* **Exercise brief**: Every line of the entries that holds the word "juice" is to be copied.

* **Supplied records**:
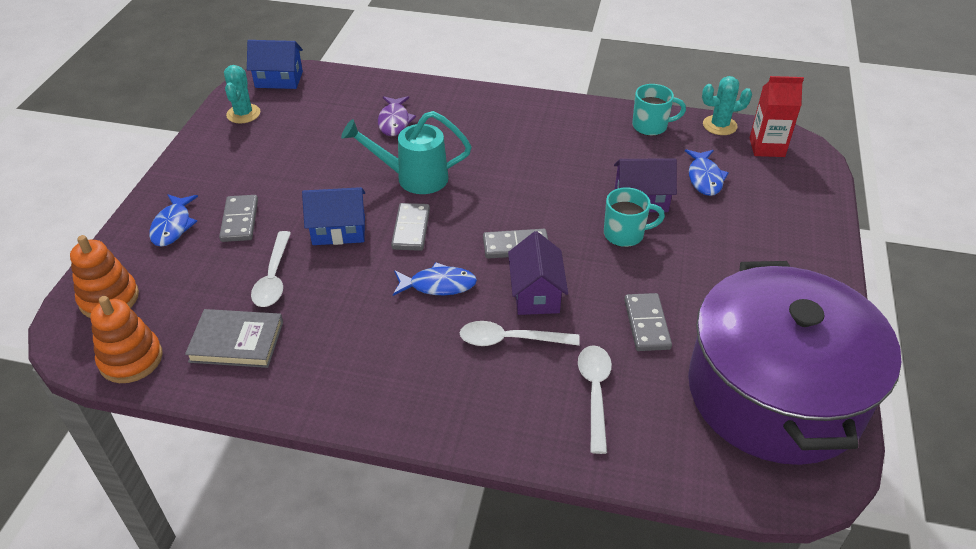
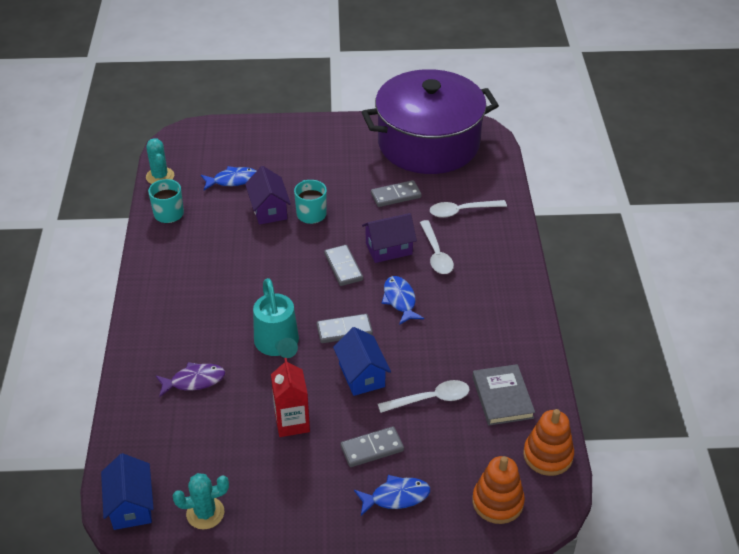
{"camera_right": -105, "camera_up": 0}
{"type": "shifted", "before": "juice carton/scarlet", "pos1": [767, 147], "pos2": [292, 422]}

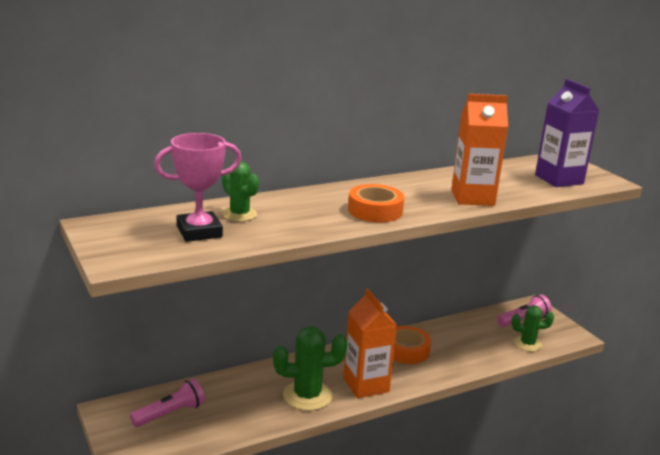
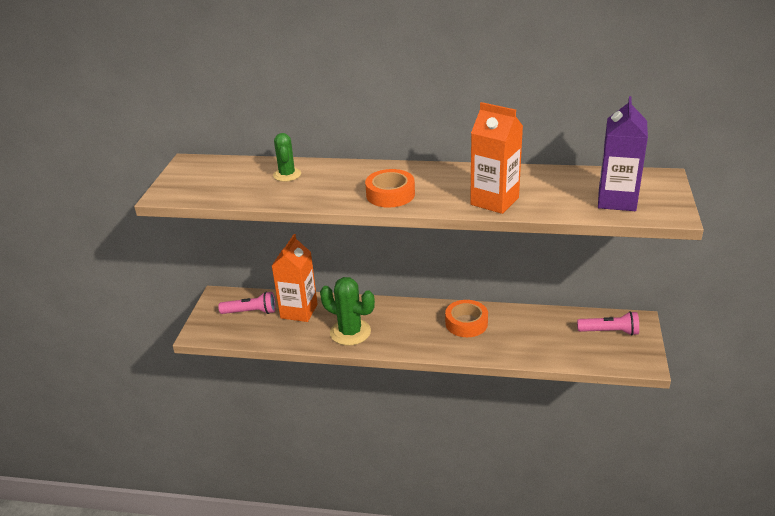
{"camera_right": 40, "camera_up": 10}
{"type": "gone", "before": "trophy/rosy", "pos1": [199, 232]}
{"type": "shifted", "before": "juice carton/orange-coloured", "pos1": [366, 385], "pos2": [299, 311]}
{"type": "gone", "before": "cactus/leaf-green", "pos1": [527, 344]}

* **Task answer**:
{"type": "shifted", "before": "juice carton/scarlet", "pos1": [767, 147], "pos2": [292, 422]}
{"type": "shifted", "before": "juice carton/orange-coloured", "pos1": [366, 385], "pos2": [299, 311]}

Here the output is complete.